(Dataset entries)
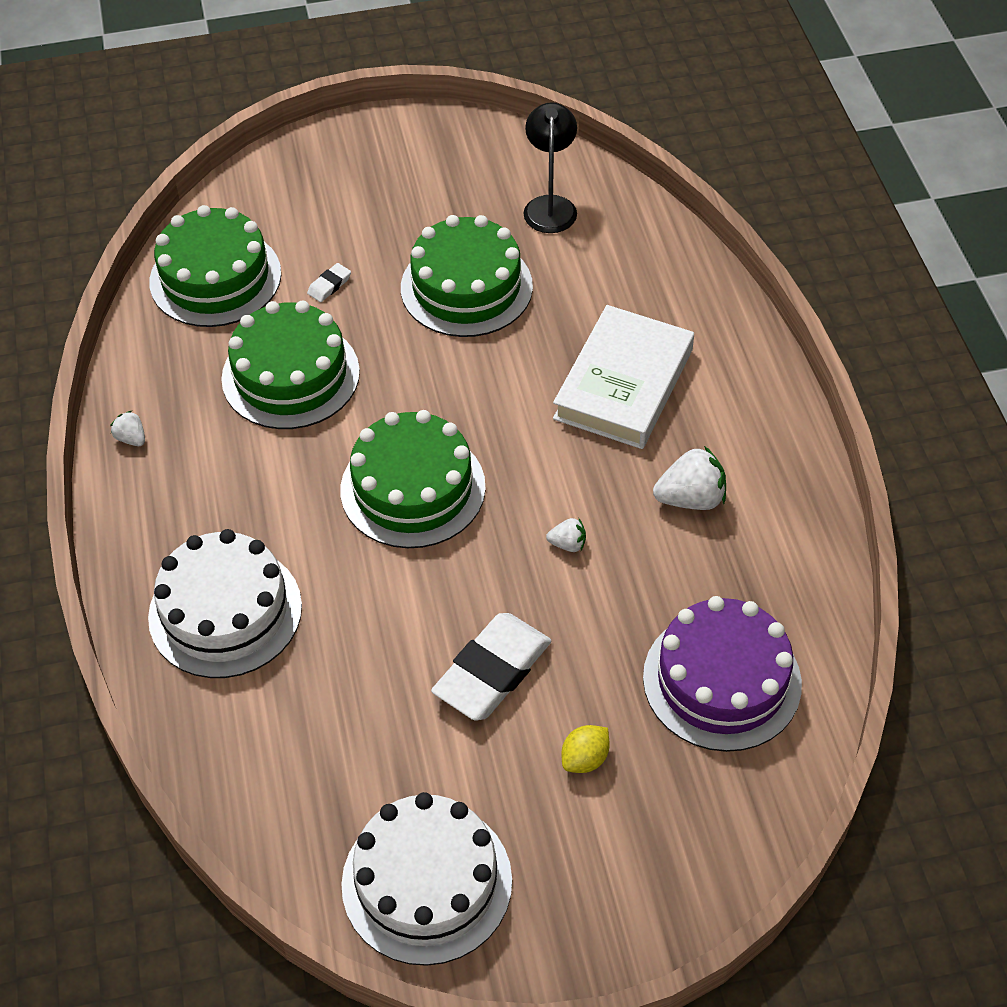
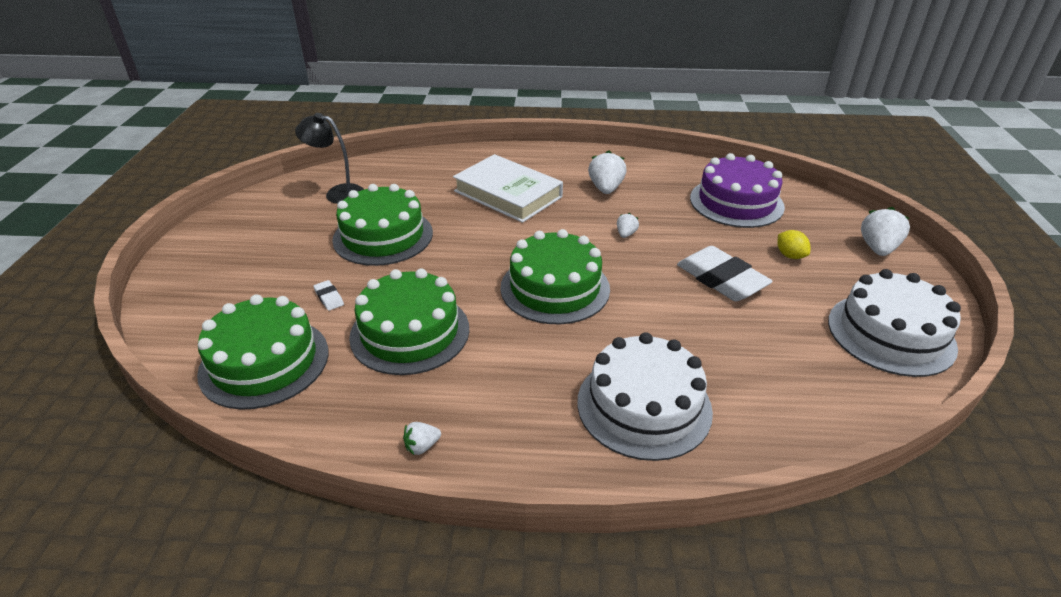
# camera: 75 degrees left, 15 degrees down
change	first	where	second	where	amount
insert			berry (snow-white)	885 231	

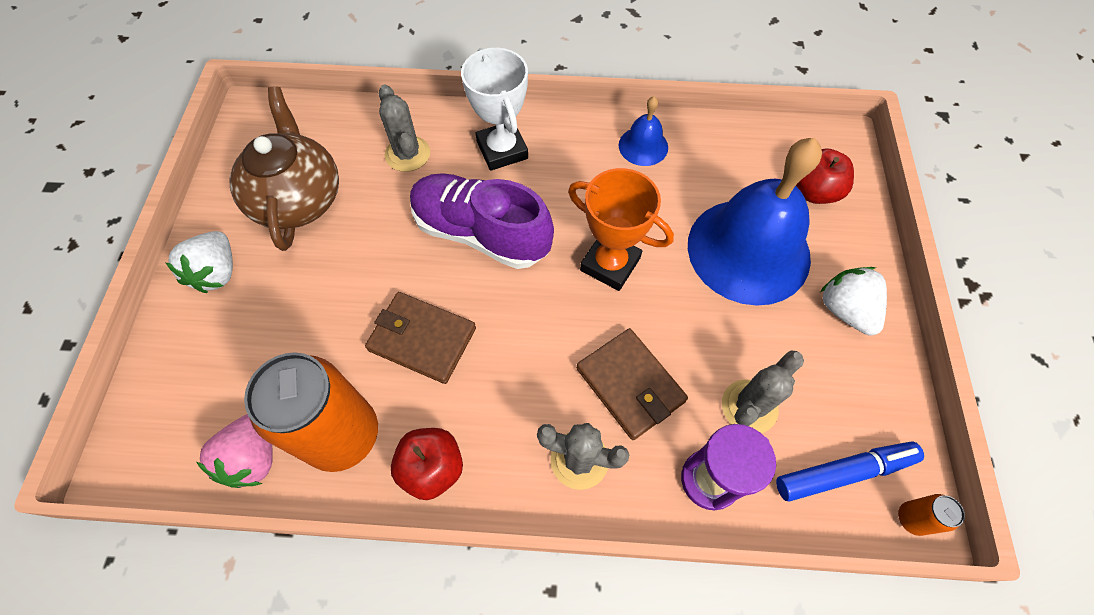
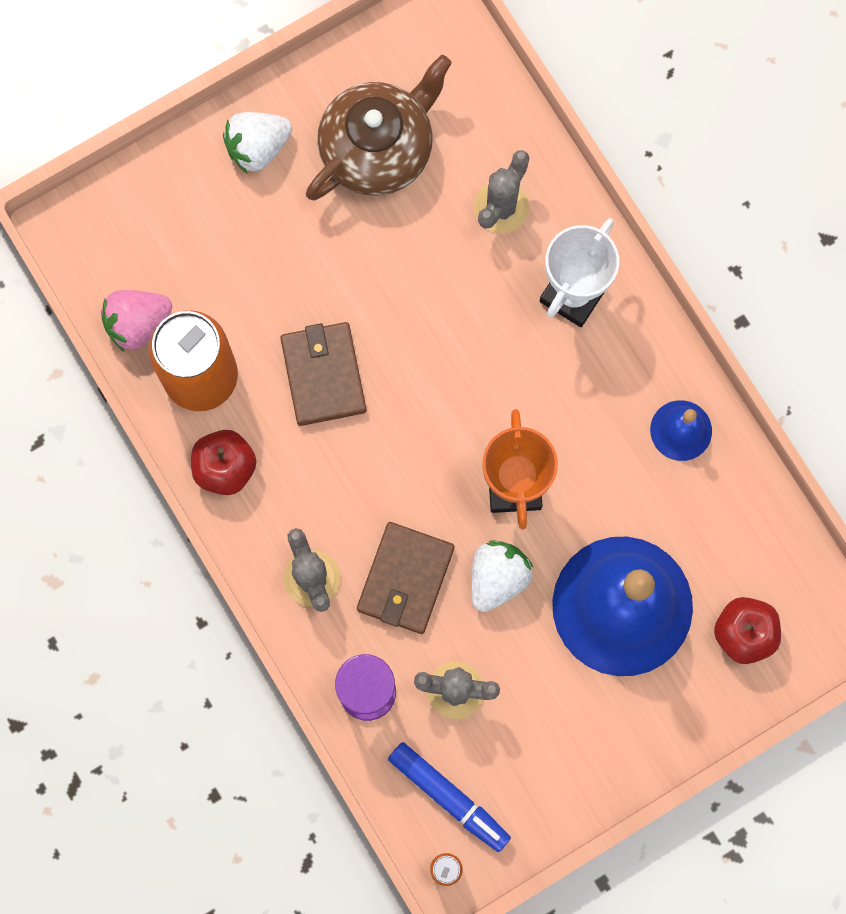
# camera: 55 degrees right, 15 degrees up
change	first	where	second	where	amount
move	berry (snow-white)	853 301		502 576	
delete	sneaker (violet)	482 221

**Instructions to follow:**
Write out the data above in full and exactly, but without the pictures.

**Task answer:**
# camera: 75 degrees left, 15 degrees down
change	first	where	second	where	amount
insert			berry (snow-white)	885 231	

# camera: 55 degrees right, 15 degrees up
change	first	where	second	where	amount
move	berry (snow-white)	853 301		502 576	
delete	sneaker (violet)	482 221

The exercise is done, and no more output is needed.